▶ **EXERCISE PROMPT**:
Starting at the first line of the entries below, restate each line exactly until you reach the line with "Someone carried the aqua_hex_nut", and print that one too. Leave the pictures out and stop there.

:::

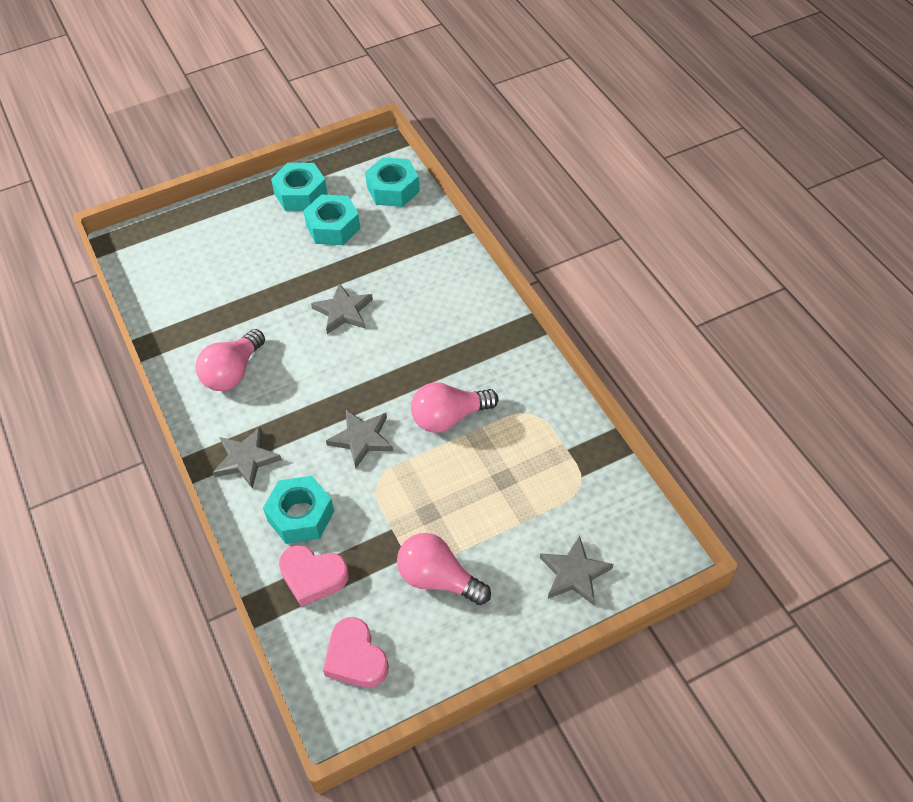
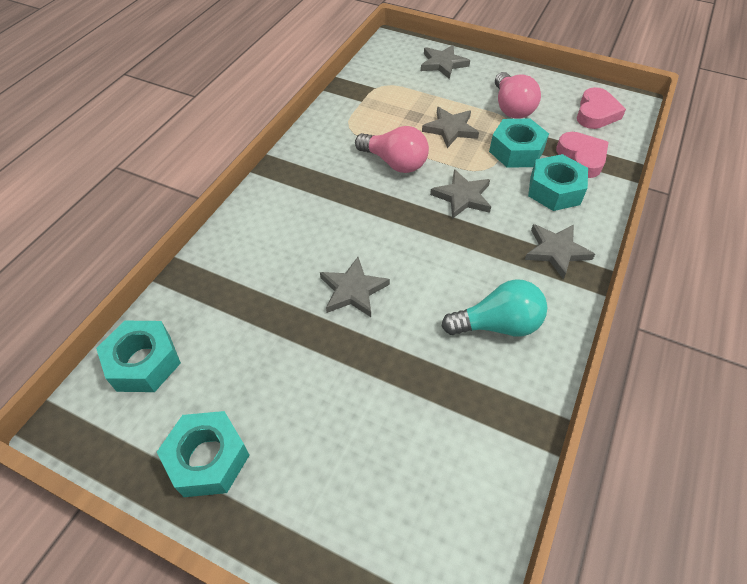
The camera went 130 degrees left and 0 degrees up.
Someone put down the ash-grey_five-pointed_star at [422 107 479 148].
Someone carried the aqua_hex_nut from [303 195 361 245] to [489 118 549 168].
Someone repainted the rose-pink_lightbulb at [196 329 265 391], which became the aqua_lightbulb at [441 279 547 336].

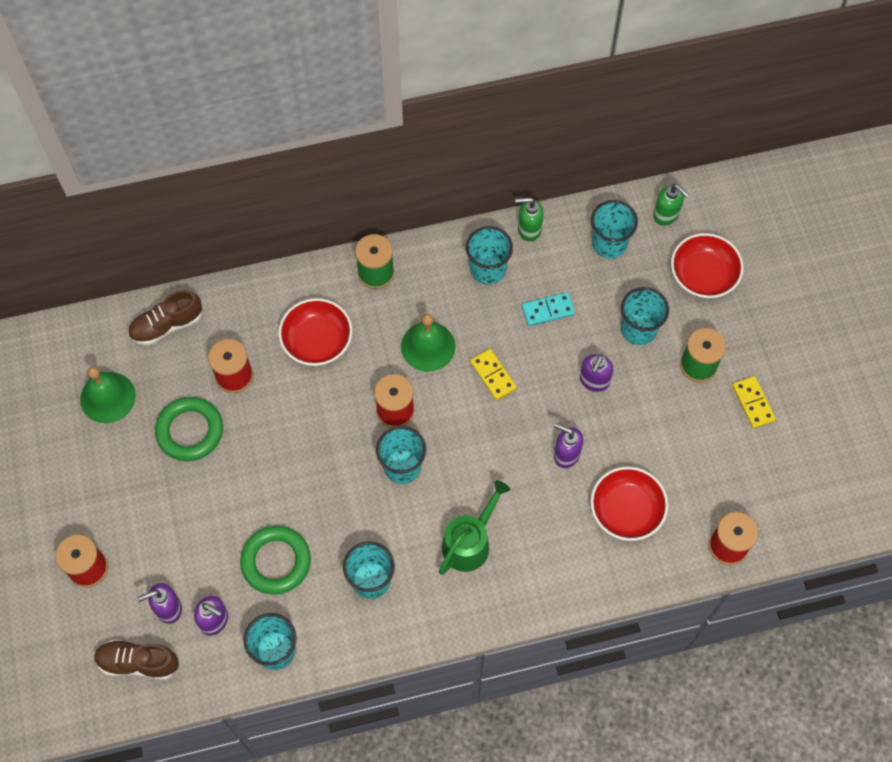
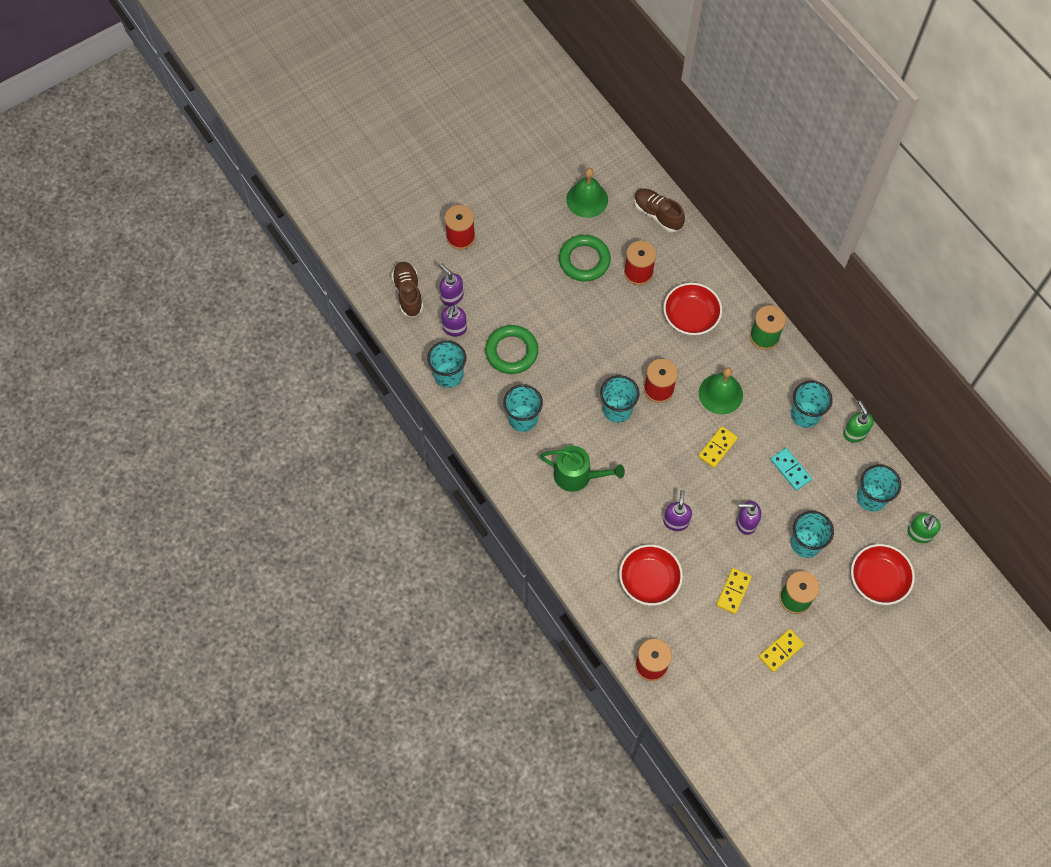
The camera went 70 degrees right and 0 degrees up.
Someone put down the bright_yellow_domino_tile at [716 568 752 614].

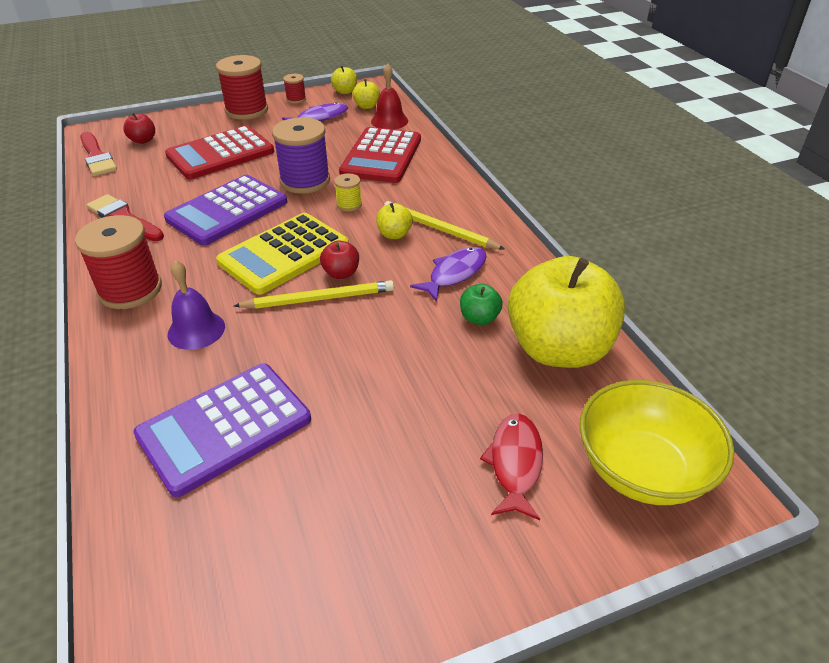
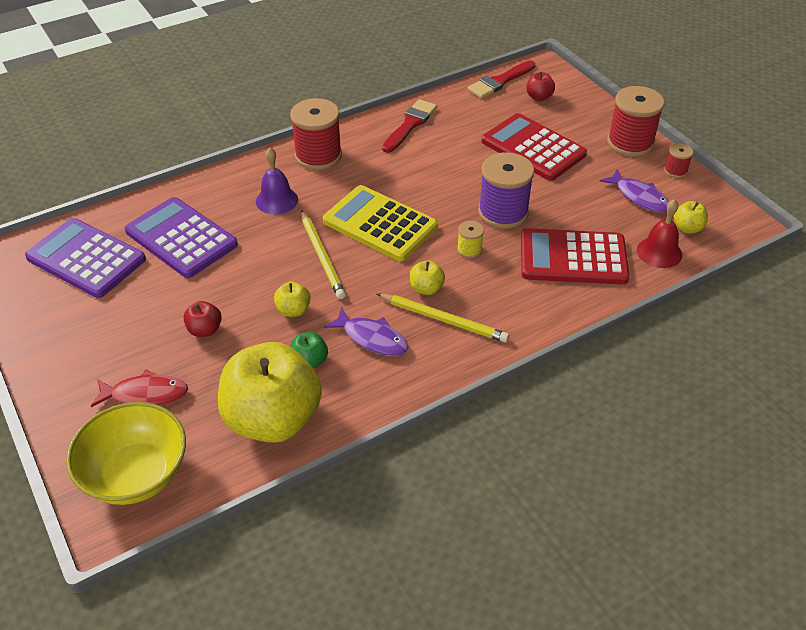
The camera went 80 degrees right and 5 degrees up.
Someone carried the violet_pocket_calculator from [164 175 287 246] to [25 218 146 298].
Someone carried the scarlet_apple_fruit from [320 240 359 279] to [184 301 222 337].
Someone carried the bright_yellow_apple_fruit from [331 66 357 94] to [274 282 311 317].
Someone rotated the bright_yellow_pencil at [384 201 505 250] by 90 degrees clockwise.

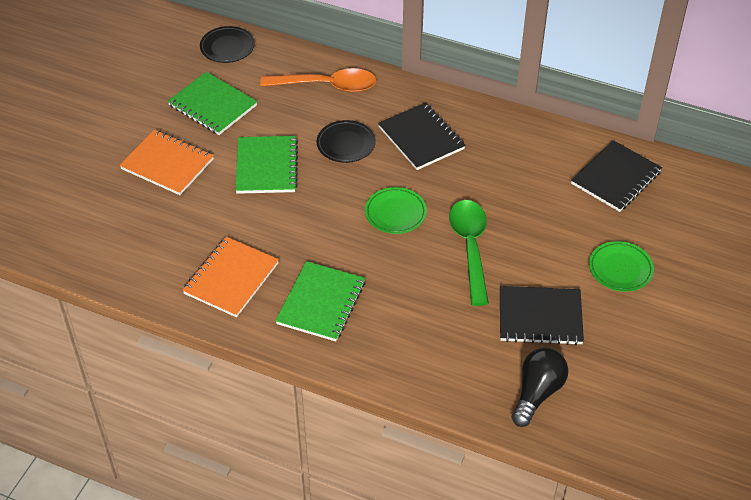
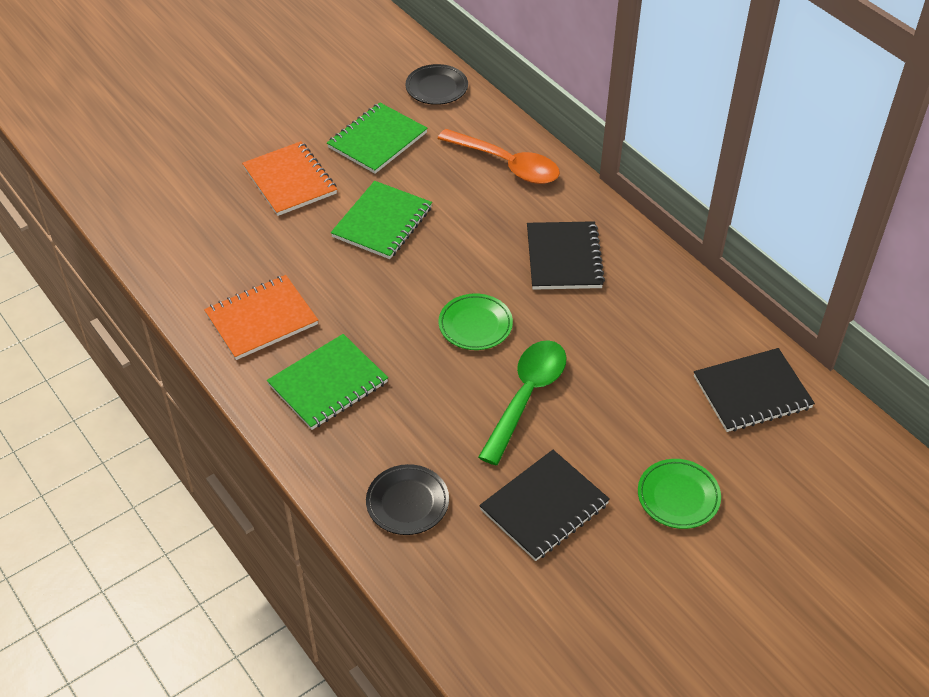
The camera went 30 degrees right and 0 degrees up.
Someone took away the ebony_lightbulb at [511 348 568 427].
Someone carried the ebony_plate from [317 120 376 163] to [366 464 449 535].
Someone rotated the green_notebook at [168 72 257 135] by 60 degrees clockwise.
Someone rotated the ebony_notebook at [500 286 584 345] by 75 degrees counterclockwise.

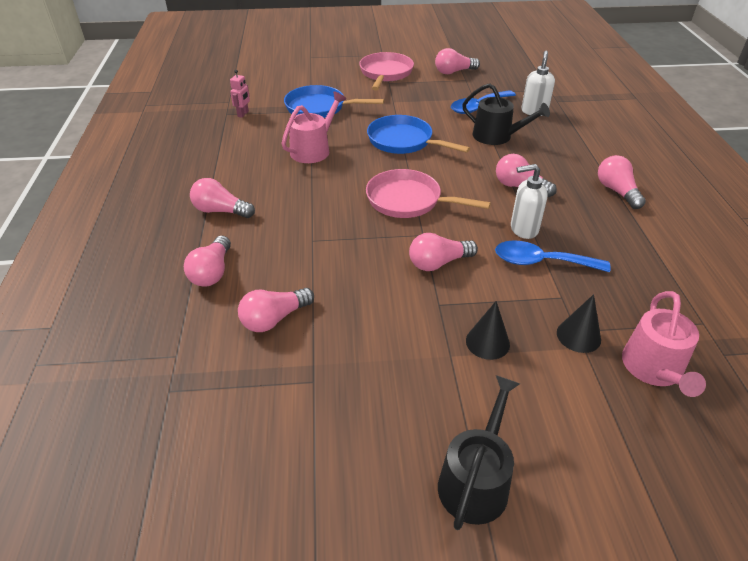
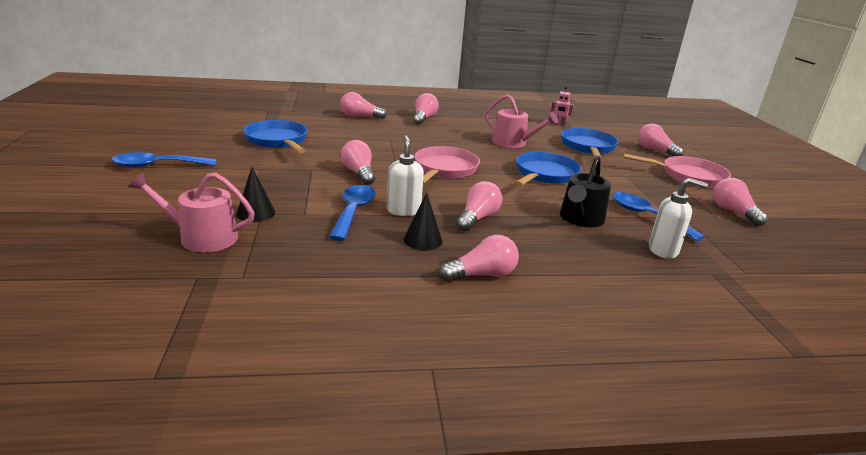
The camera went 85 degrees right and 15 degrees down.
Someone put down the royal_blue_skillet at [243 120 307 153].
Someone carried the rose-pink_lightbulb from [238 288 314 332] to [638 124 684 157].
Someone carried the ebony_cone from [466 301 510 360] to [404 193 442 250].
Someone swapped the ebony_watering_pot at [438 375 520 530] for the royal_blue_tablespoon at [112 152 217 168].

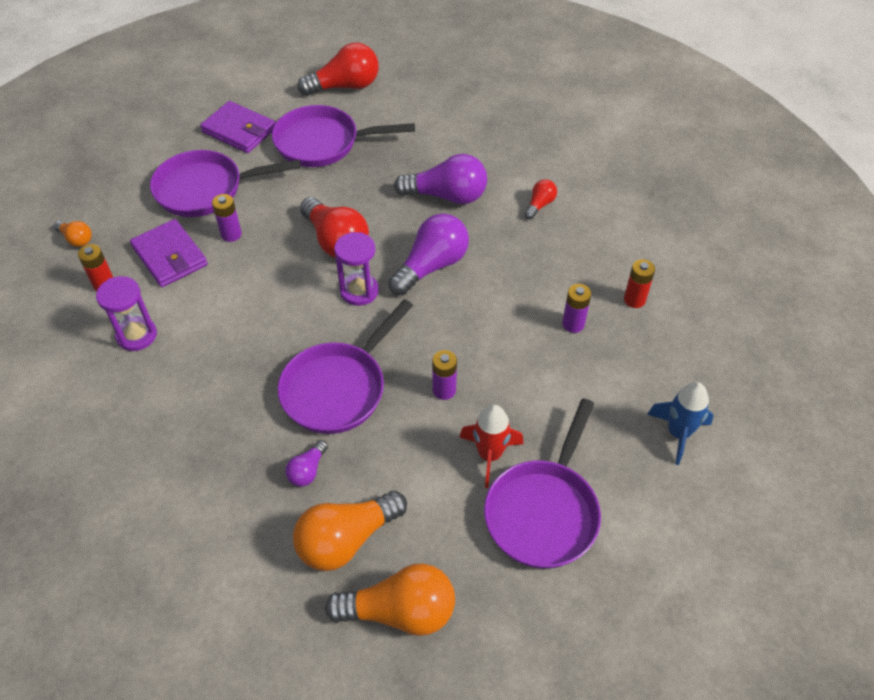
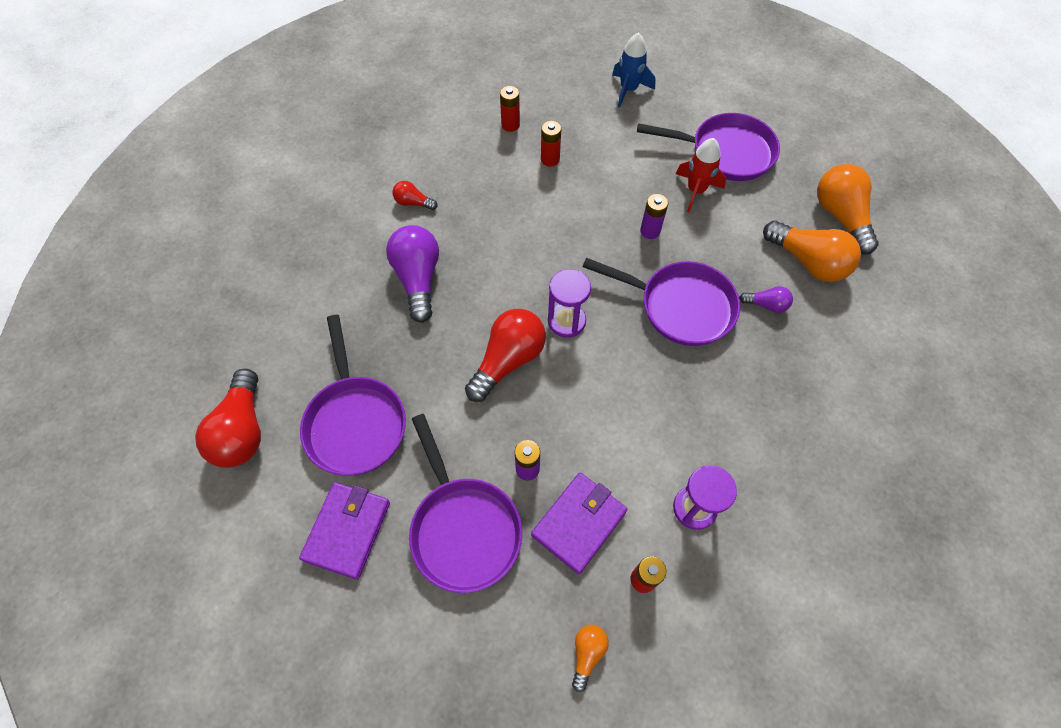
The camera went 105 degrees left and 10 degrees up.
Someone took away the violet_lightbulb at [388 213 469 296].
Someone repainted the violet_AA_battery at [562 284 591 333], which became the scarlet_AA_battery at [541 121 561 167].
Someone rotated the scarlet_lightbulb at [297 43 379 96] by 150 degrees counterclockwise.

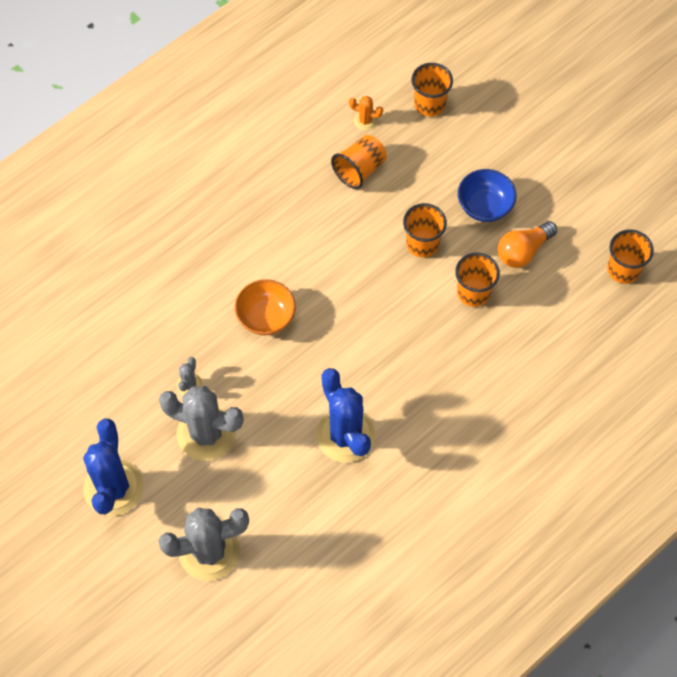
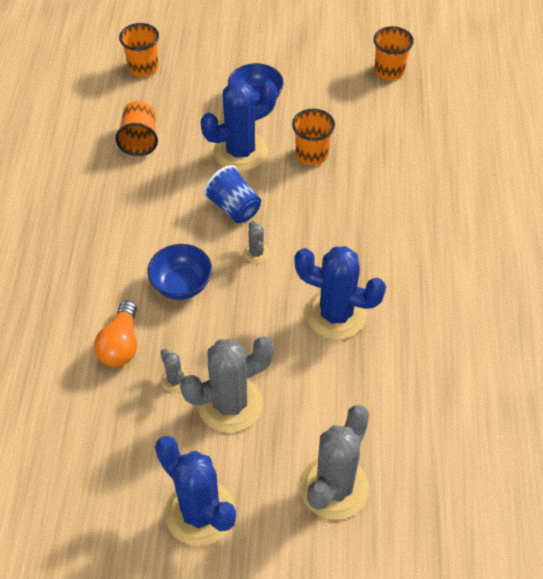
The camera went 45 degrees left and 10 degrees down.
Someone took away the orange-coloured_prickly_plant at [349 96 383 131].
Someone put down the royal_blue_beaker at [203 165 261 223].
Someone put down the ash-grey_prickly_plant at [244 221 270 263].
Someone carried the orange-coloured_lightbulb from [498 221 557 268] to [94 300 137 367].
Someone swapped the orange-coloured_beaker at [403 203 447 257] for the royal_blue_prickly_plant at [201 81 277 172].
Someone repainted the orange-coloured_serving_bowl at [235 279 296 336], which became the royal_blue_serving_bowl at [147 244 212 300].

:::

▶ **RESULT**:
The camera went 130 degrees left and 0 degrees up.
Someone put down the ash-grey_five-pointed_star at [422 107 479 148].
Someone carried the aqua_hex_nut from [303 195 361 245] to [489 118 549 168].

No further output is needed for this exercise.